=== Activity ===
Exclude the images, then return every line below exactly as written.

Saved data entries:
──────

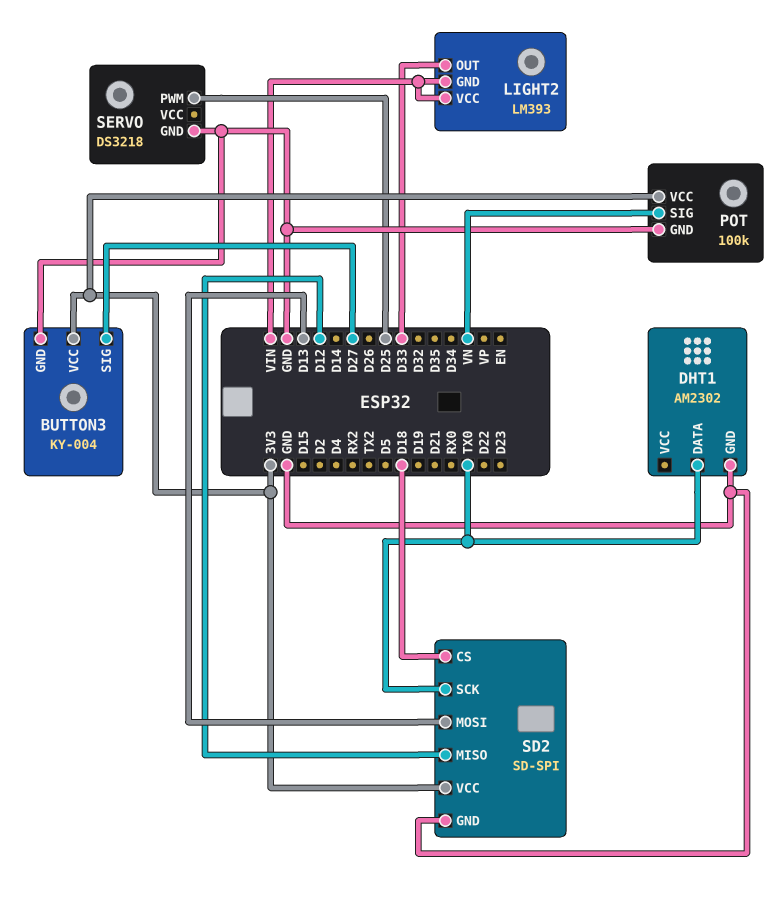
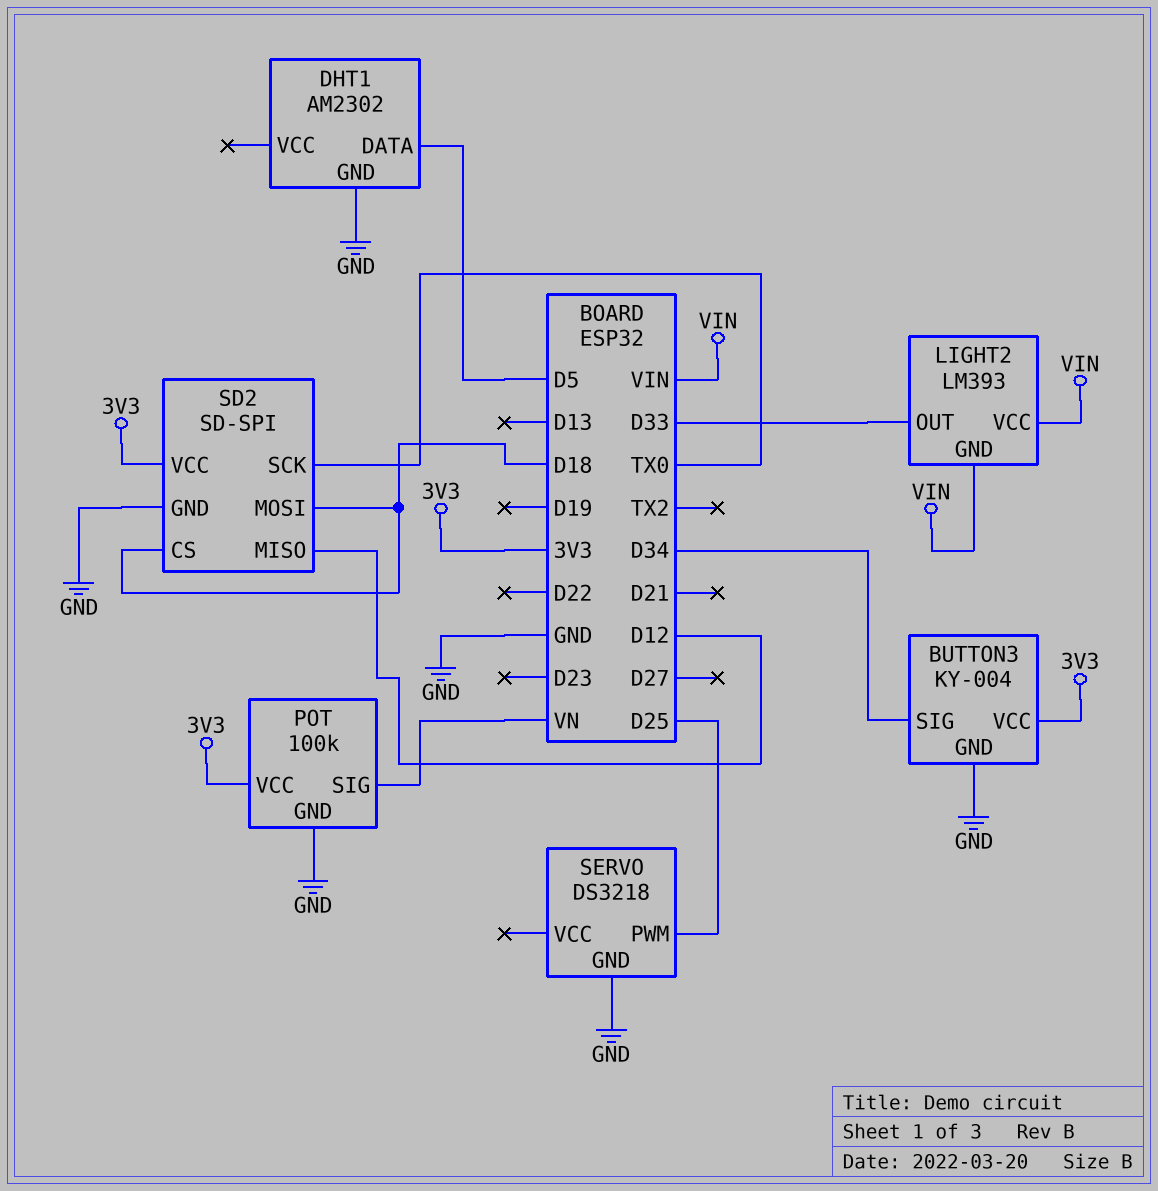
BUTTON3 pin SIG: D27 -> D34
DHT1 pin DATA: TX0 -> D5
SD2 pin MOSI: D13 -> D18

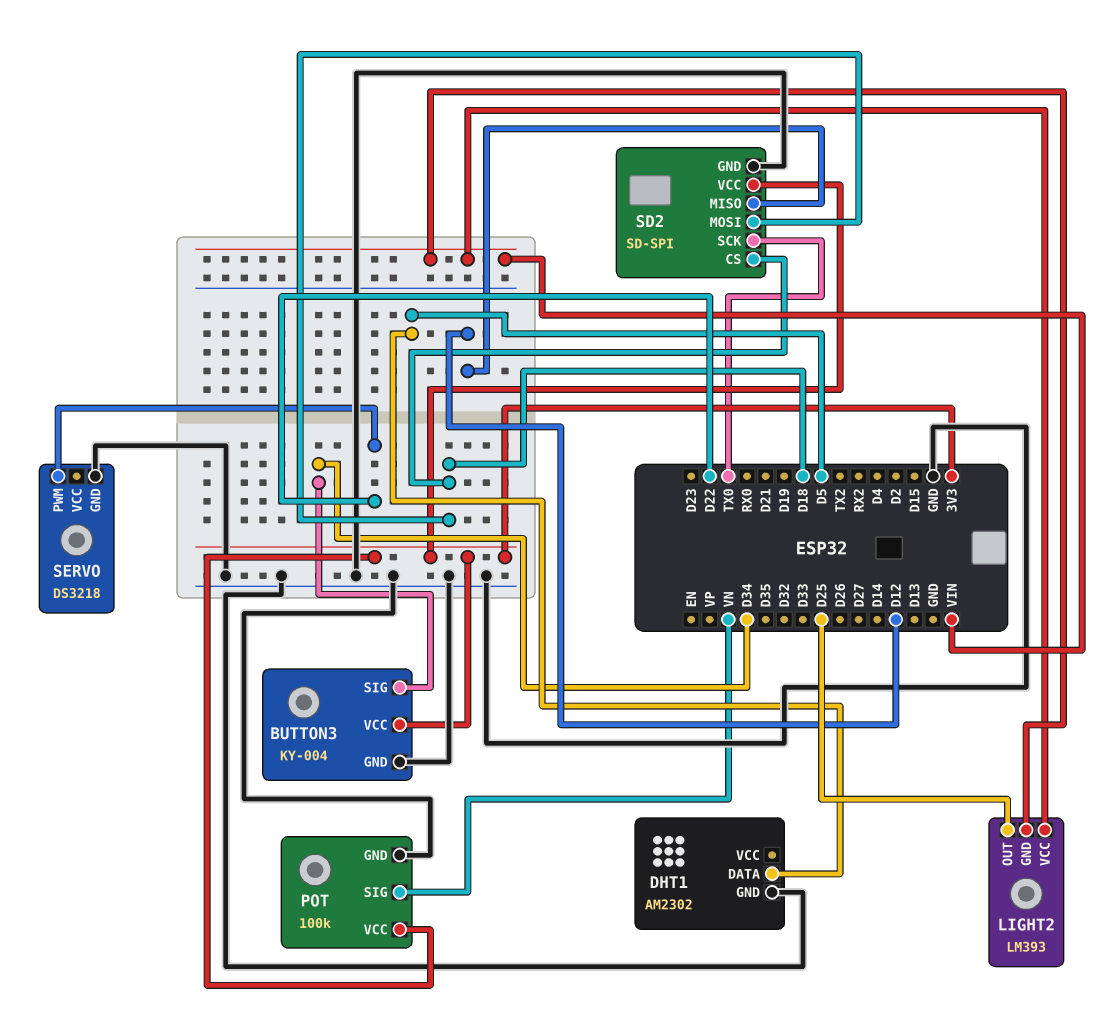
LIGHT2 pin OUT: D33 -> D25
SERVO pin PWM: D25 -> D22

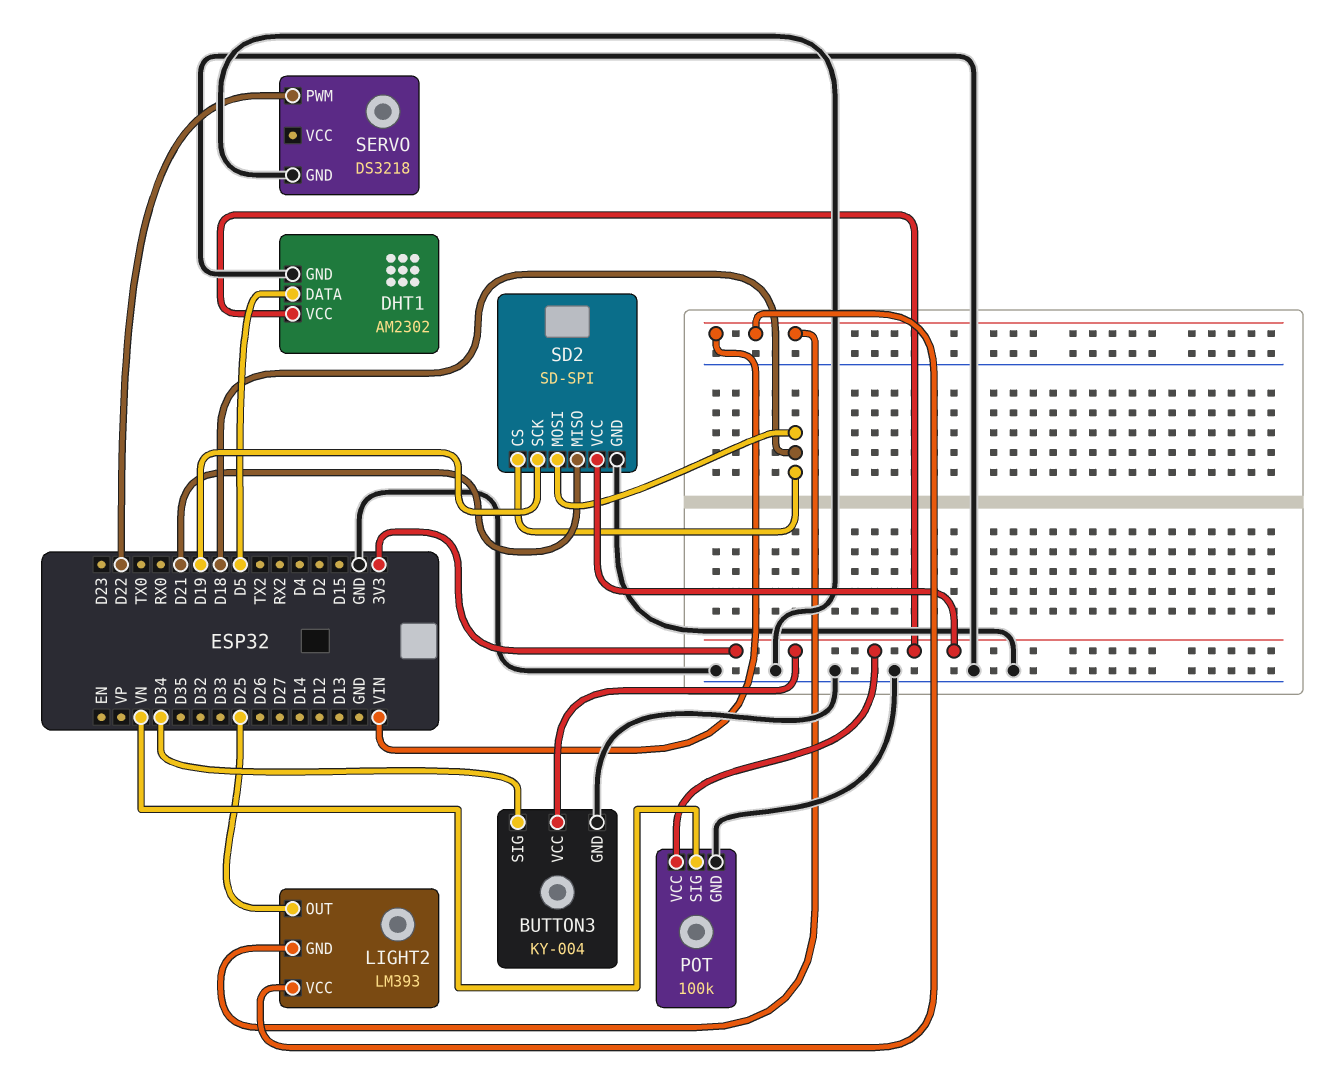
DHT1 pin VCC: none -> 3V3
SD2 pin MISO: D12 -> D21
SD2 pin SCK: TX0 -> D19

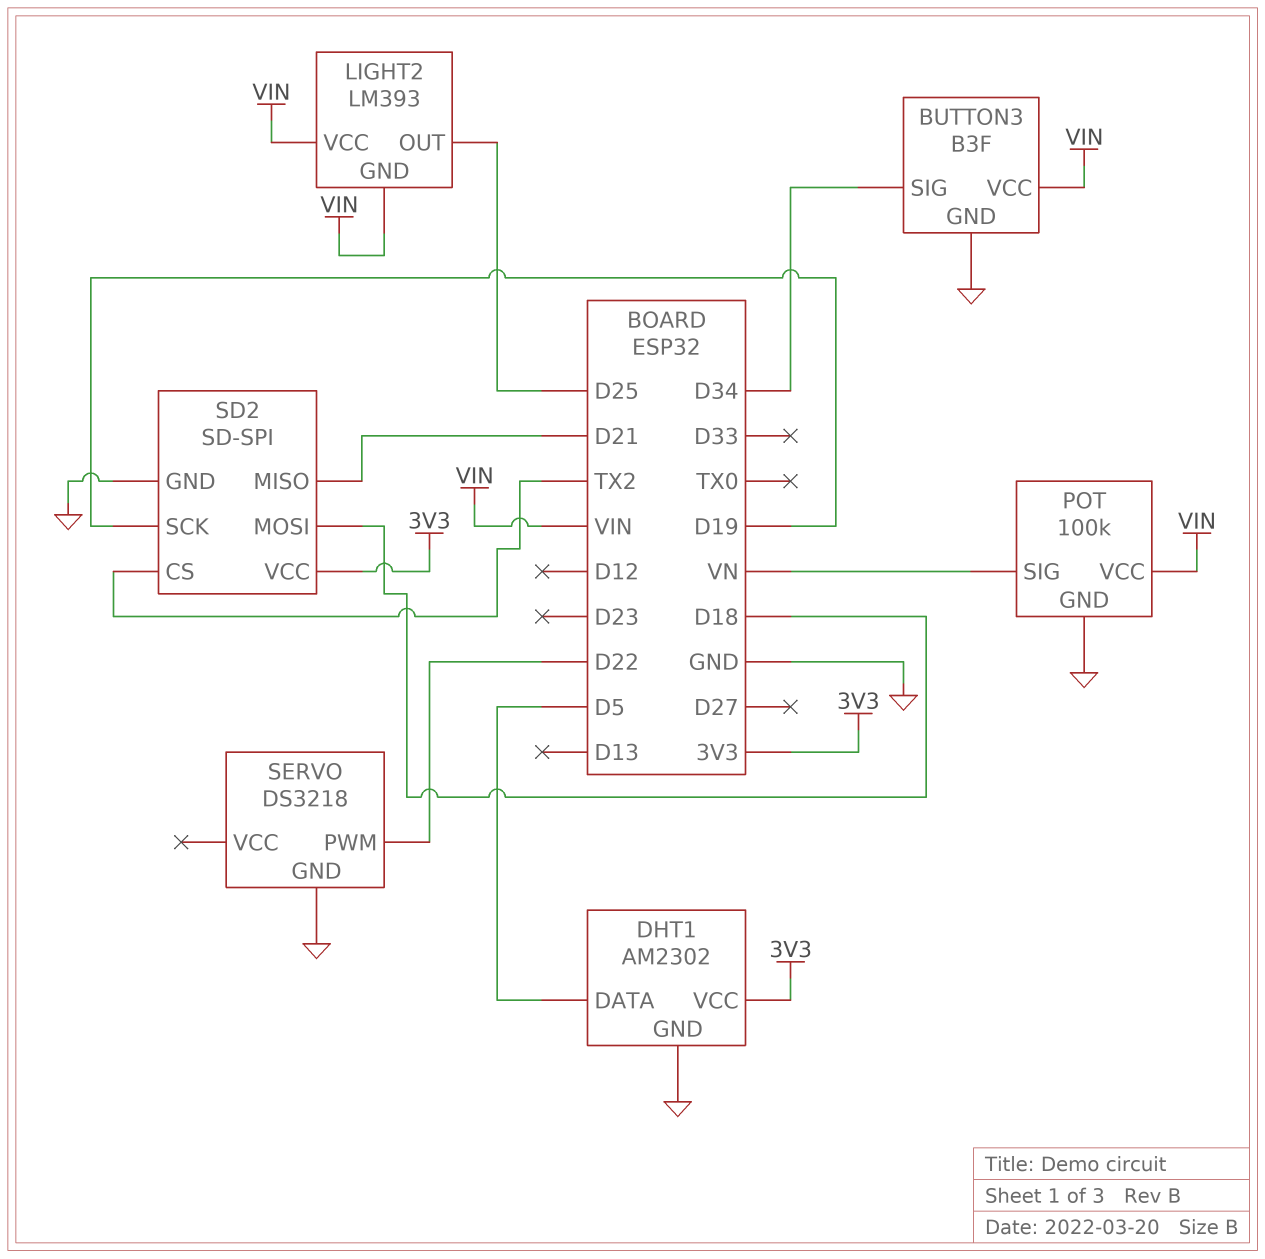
BUTTON3: KY-004 -> B3F
BUTTON3 pin VCC: 3V3 -> VIN
POT pin VCC: 3V3 -> VIN
SD2 pin CS: D18 -> TX2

──────

=== Output of the exercise ===
BUTTON3 pin SIG: D27 -> D34
DHT1 pin DATA: TX0 -> D5
SD2 pin MOSI: D13 -> D18

LIGHT2 pin OUT: D33 -> D25
SERVO pin PWM: D25 -> D22

DHT1 pin VCC: none -> 3V3
SD2 pin MISO: D12 -> D21
SD2 pin SCK: TX0 -> D19

BUTTON3: KY-004 -> B3F
BUTTON3 pin VCC: 3V3 -> VIN
POT pin VCC: 3V3 -> VIN
SD2 pin CS: D18 -> TX2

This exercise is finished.